• _Required action_
Can you change "nightstand" to "dresser" in the rows between the lines holding "coordinates (206, 75)." and "Is point (160, 184)", inclusive, and give back only those lines with nothing else altered?

--- Data for this exercise Enclosed Below ---

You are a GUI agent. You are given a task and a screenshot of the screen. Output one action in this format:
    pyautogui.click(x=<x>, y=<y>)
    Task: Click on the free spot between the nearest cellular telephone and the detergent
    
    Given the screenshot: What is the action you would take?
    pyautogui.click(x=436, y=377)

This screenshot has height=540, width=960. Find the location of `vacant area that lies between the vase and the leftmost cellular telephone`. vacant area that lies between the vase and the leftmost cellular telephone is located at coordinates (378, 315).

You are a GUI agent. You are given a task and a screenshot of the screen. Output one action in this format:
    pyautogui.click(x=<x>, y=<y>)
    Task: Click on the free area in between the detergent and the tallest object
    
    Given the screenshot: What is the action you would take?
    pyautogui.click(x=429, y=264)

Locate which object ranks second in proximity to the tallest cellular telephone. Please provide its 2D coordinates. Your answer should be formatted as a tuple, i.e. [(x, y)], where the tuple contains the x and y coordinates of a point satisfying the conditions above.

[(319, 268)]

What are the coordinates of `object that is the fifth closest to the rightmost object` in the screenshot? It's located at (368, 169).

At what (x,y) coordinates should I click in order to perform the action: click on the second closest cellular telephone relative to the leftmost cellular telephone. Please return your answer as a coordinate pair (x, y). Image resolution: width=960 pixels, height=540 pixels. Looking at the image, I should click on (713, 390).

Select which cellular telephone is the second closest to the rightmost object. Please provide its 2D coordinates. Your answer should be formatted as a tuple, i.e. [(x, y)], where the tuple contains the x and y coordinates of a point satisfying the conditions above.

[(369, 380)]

--- End of Enclosed Data for this exercise ---
--- Data for this exercise Enclosed Below ---

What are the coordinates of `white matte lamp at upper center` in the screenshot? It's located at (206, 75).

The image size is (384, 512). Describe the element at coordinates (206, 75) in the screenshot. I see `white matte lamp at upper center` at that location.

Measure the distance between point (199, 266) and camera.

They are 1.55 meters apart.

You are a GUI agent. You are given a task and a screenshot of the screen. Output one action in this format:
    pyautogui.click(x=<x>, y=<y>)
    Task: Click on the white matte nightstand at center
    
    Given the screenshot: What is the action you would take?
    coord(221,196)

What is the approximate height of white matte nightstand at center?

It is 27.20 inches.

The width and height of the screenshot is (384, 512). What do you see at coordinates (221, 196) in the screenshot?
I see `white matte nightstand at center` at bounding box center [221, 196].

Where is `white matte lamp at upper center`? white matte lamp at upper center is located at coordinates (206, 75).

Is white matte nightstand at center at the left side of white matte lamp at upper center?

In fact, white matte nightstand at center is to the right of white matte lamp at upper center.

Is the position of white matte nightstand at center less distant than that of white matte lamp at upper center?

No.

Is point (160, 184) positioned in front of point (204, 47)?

--- End of Enclosed Data for this exercise ---

• _Written answer_
Where is `white matte lamp at upper center`? white matte lamp at upper center is located at coordinates (206, 75).

Is white matte dresser at center at the left side of white matte lamp at upper center?

In fact, white matte dresser at center is to the right of white matte lamp at upper center.

Is the position of white matte dresser at center less distant than that of white matte lamp at upper center?

No.

Is point (160, 184) positioned in front of point (204, 47)?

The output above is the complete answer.